>>

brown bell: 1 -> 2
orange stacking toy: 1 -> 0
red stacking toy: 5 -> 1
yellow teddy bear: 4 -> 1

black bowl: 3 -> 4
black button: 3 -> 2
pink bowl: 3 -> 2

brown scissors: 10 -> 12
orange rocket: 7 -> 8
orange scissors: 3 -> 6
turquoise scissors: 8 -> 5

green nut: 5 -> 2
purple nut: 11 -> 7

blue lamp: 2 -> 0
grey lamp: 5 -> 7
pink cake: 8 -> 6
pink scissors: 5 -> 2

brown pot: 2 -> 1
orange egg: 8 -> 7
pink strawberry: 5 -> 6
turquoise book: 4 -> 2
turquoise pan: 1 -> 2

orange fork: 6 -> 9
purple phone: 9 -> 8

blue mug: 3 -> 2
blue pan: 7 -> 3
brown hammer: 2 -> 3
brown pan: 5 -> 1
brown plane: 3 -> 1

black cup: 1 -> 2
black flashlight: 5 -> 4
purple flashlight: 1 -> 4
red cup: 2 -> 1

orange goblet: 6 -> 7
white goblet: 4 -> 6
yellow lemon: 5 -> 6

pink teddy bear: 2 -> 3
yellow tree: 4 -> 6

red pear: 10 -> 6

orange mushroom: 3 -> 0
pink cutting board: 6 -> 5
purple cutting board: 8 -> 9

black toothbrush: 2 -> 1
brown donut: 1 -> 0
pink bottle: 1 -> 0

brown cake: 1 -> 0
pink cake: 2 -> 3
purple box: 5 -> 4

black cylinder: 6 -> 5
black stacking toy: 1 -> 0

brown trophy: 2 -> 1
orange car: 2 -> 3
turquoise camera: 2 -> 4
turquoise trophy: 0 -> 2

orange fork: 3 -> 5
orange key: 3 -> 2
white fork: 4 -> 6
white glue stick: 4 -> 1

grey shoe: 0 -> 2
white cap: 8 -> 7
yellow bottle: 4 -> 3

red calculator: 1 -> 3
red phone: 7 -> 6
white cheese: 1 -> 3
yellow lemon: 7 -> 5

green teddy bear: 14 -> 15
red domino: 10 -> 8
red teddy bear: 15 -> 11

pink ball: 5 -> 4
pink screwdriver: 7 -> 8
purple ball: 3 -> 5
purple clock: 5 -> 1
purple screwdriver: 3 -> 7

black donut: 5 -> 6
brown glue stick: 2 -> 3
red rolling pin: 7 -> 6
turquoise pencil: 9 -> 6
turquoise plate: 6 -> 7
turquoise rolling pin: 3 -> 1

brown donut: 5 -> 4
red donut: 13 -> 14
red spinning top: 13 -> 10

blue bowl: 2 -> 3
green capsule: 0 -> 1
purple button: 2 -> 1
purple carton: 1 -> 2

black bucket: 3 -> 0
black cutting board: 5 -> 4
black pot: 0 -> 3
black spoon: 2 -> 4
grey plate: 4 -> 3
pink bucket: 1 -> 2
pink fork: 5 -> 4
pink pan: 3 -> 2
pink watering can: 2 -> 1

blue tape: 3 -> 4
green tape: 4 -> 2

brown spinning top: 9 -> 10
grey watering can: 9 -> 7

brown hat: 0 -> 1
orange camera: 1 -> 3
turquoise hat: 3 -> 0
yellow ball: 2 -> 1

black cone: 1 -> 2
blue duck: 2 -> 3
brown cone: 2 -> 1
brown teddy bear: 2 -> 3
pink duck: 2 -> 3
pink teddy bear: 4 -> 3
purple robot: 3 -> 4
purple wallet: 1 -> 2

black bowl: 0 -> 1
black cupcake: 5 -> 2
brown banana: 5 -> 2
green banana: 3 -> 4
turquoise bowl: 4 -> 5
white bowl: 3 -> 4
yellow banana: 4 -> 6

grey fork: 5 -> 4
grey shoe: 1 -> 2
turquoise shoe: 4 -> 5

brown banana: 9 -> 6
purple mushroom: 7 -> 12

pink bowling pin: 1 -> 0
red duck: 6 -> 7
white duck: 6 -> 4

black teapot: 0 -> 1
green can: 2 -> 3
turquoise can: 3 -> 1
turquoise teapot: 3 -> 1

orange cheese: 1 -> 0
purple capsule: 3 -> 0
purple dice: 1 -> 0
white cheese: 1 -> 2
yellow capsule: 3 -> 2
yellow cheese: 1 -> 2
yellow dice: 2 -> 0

<<

To do —
From the records above, copy every line that includes the word "teddy".

Answer to this exercise —
yellow teddy bear: 4 -> 1
pink teddy bear: 2 -> 3
green teddy bear: 14 -> 15
red teddy bear: 15 -> 11
brown teddy bear: 2 -> 3
pink teddy bear: 4 -> 3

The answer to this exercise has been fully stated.